- Rows:
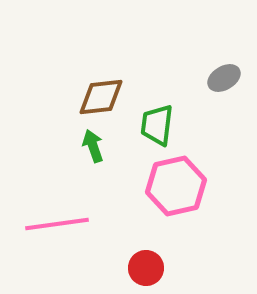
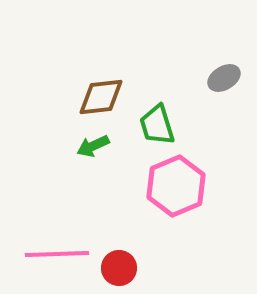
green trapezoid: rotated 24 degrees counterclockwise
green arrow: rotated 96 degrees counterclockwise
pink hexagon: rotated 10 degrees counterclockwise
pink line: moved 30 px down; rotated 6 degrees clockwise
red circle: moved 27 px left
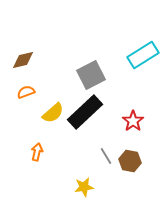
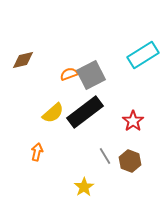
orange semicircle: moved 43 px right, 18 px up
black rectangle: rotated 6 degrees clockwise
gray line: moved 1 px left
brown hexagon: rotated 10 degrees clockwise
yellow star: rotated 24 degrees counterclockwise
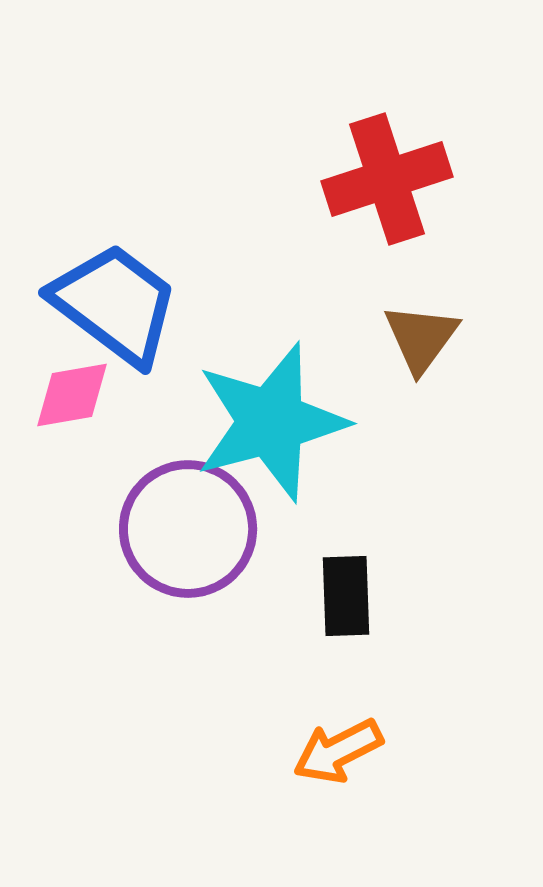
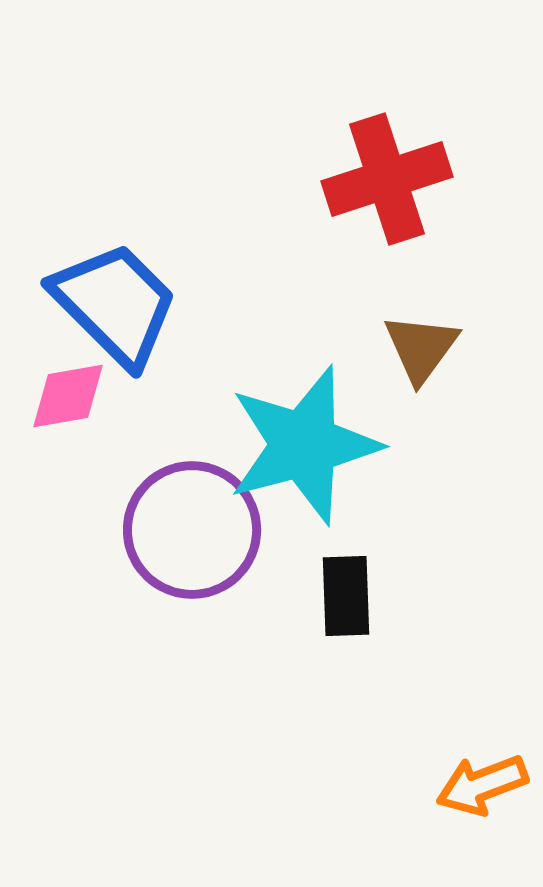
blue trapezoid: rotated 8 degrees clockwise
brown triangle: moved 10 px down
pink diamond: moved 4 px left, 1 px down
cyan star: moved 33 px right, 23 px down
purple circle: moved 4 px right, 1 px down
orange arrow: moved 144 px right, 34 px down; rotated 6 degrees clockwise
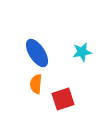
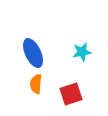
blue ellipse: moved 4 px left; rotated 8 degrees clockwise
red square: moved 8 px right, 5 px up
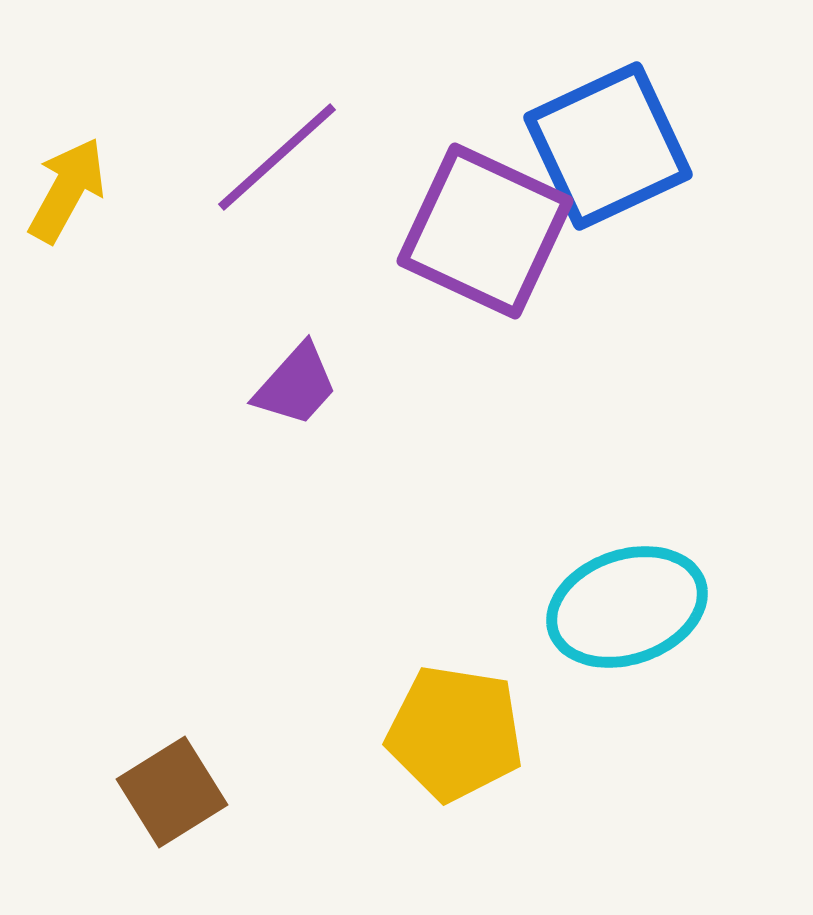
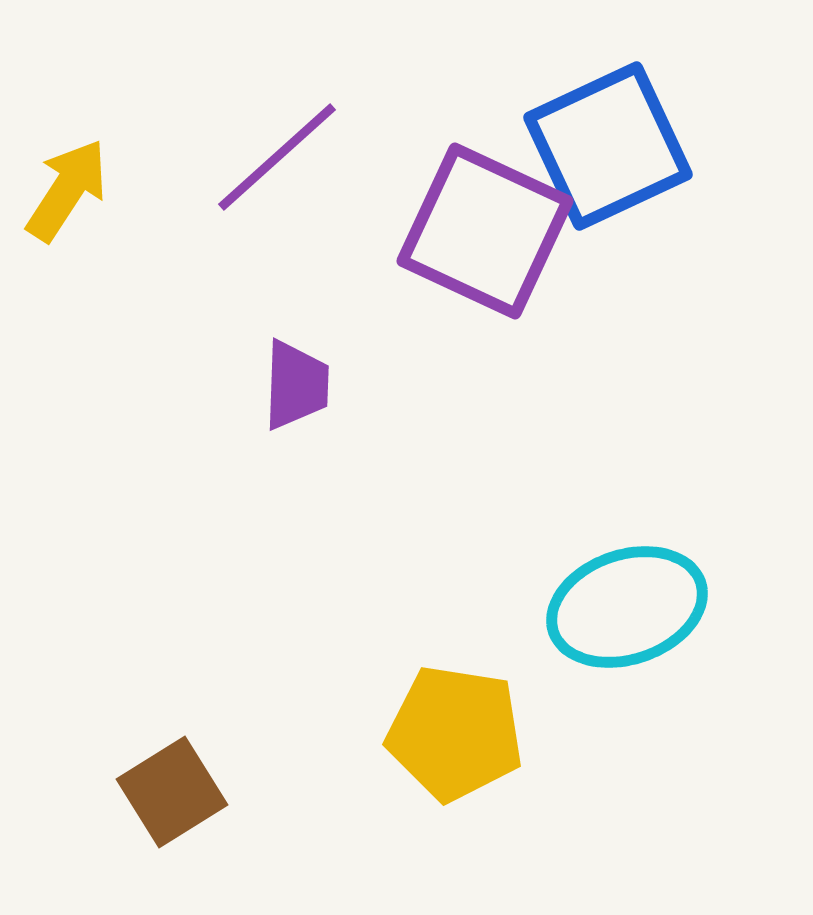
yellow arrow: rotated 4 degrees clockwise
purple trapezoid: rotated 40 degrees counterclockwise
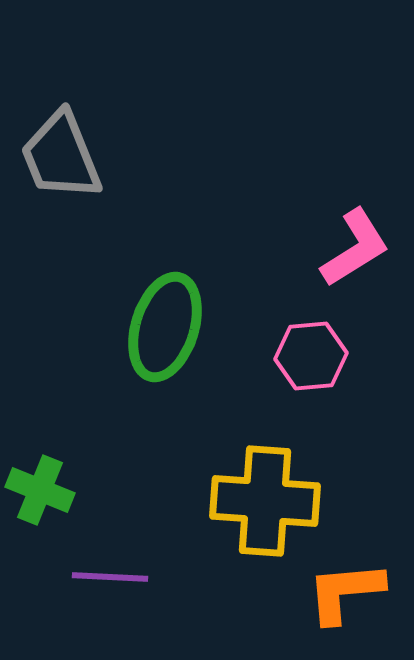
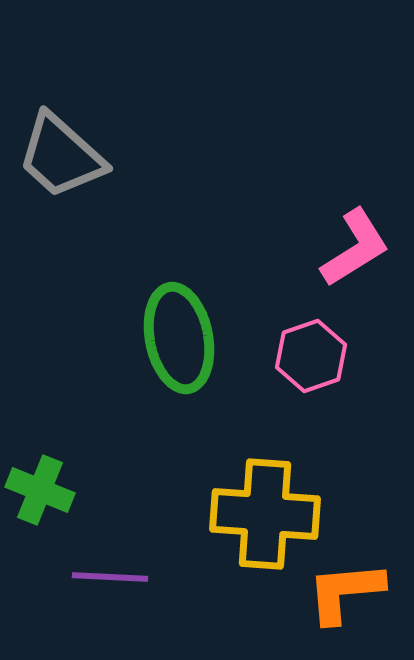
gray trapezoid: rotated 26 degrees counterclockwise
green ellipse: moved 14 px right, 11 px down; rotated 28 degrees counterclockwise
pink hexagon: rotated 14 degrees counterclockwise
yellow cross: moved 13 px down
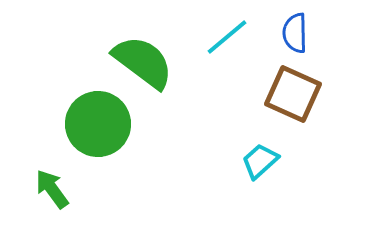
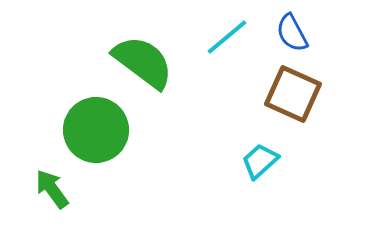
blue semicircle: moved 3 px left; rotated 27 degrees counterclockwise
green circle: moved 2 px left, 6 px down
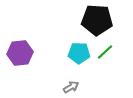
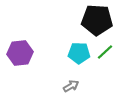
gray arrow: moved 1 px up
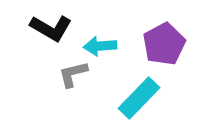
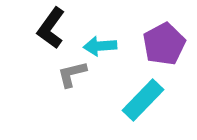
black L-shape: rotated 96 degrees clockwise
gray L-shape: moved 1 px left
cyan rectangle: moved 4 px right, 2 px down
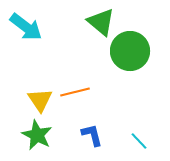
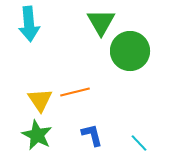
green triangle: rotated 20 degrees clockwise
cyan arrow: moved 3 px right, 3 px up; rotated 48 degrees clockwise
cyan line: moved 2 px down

- The exercise: Can you switch every "counterclockwise" in the records above to "anticlockwise" and write out all the lines again with nothing else changed? Leave the pictures out.

- Task response:
green trapezoid: rotated 24 degrees anticlockwise
green arrow: rotated 96 degrees anticlockwise
pink hexagon: rotated 10 degrees anticlockwise
pink line: moved 30 px down; rotated 6 degrees clockwise
red circle: moved 27 px left
orange semicircle: moved 43 px right, 18 px up
black rectangle: rotated 6 degrees clockwise
gray line: moved 1 px left
brown hexagon: rotated 10 degrees clockwise
yellow star: rotated 24 degrees anticlockwise
blue trapezoid: rotated 8 degrees clockwise
brown triangle: moved 10 px down
pink diamond: moved 4 px left, 1 px down
cyan star: moved 33 px right, 23 px down
purple circle: moved 4 px right, 1 px down
orange arrow: moved 144 px right, 34 px down; rotated 6 degrees clockwise
blue ellipse: moved 4 px left; rotated 8 degrees clockwise
red square: moved 8 px right, 5 px up
yellow arrow: rotated 4 degrees clockwise
purple trapezoid: rotated 40 degrees anticlockwise
gray trapezoid: rotated 26 degrees anticlockwise
green ellipse: moved 14 px right, 11 px down; rotated 28 degrees anticlockwise
pink hexagon: rotated 14 degrees anticlockwise
yellow cross: moved 13 px down
blue semicircle: moved 3 px left; rotated 27 degrees anticlockwise
green circle: moved 2 px left, 6 px down
gray arrow: moved 1 px up
black L-shape: rotated 96 degrees clockwise
gray L-shape: moved 1 px left
cyan rectangle: moved 4 px right, 2 px down
green triangle: rotated 20 degrees clockwise
cyan arrow: moved 3 px right, 3 px up; rotated 48 degrees clockwise
cyan line: moved 2 px down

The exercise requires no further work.